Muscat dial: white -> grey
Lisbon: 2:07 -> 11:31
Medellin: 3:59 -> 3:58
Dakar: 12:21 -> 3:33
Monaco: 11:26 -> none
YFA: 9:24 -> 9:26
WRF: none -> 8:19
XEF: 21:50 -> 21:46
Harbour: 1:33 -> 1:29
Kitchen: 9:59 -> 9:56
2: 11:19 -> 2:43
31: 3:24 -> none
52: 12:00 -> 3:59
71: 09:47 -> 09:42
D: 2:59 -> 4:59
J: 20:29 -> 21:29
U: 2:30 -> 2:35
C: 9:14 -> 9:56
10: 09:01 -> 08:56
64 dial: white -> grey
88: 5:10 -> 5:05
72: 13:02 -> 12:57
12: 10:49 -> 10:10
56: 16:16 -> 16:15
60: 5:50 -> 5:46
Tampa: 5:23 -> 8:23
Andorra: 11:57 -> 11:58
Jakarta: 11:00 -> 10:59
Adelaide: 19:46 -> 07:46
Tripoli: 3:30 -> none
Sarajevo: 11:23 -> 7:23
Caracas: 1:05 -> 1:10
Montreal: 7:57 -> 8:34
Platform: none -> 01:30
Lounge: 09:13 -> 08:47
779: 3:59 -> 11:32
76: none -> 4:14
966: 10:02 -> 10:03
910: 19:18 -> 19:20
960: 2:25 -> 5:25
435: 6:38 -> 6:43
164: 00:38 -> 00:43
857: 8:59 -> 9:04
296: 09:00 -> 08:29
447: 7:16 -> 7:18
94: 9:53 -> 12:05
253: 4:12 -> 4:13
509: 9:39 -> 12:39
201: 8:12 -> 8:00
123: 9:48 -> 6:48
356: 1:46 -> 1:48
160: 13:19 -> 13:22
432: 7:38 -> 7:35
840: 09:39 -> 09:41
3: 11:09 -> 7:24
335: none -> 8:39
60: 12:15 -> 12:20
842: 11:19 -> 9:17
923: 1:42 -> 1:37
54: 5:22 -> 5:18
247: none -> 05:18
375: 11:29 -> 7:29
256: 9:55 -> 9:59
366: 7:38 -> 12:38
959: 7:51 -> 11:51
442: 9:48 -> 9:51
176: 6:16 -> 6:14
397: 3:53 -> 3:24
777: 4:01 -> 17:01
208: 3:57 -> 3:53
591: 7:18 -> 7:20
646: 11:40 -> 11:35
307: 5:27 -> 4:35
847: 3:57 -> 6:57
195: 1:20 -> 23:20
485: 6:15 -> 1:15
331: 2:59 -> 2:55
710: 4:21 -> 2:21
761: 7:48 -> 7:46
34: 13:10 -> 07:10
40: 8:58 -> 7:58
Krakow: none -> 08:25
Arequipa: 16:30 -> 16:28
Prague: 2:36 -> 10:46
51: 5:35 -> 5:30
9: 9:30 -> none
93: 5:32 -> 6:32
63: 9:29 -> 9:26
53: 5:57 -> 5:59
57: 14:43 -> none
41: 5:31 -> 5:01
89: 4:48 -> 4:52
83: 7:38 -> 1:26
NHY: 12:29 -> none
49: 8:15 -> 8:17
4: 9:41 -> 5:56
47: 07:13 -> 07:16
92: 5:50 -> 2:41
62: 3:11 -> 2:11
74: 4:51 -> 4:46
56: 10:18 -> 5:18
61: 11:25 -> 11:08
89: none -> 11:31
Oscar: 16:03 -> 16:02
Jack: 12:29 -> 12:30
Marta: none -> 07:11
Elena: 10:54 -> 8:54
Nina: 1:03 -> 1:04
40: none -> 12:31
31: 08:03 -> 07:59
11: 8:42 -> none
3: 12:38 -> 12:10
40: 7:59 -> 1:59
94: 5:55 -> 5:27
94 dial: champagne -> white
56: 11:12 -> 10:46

________

Cel ćwiczenia: Przepisz bez zmian fragment zapisów od samego początku aż do wiersza zawierającego "Tampa: 5:23 -> 8:23", łącznie z tym wierszem.

Wzorcowa odpowiedź:
Muscat dial: white -> grey
Lisbon: 2:07 -> 11:31
Medellin: 3:59 -> 3:58
Dakar: 12:21 -> 3:33
Monaco: 11:26 -> none
YFA: 9:24 -> 9:26
WRF: none -> 8:19
XEF: 21:50 -> 21:46
Harbour: 1:33 -> 1:29
Kitchen: 9:59 -> 9:56
2: 11:19 -> 2:43
31: 3:24 -> none
52: 12:00 -> 3:59
71: 09:47 -> 09:42
D: 2:59 -> 4:59
J: 20:29 -> 21:29
U: 2:30 -> 2:35
C: 9:14 -> 9:56
10: 09:01 -> 08:56
64 dial: white -> grey
88: 5:10 -> 5:05
72: 13:02 -> 12:57
12: 10:49 -> 10:10
56: 16:16 -> 16:15
60: 5:50 -> 5:46
Tampa: 5:23 -> 8:23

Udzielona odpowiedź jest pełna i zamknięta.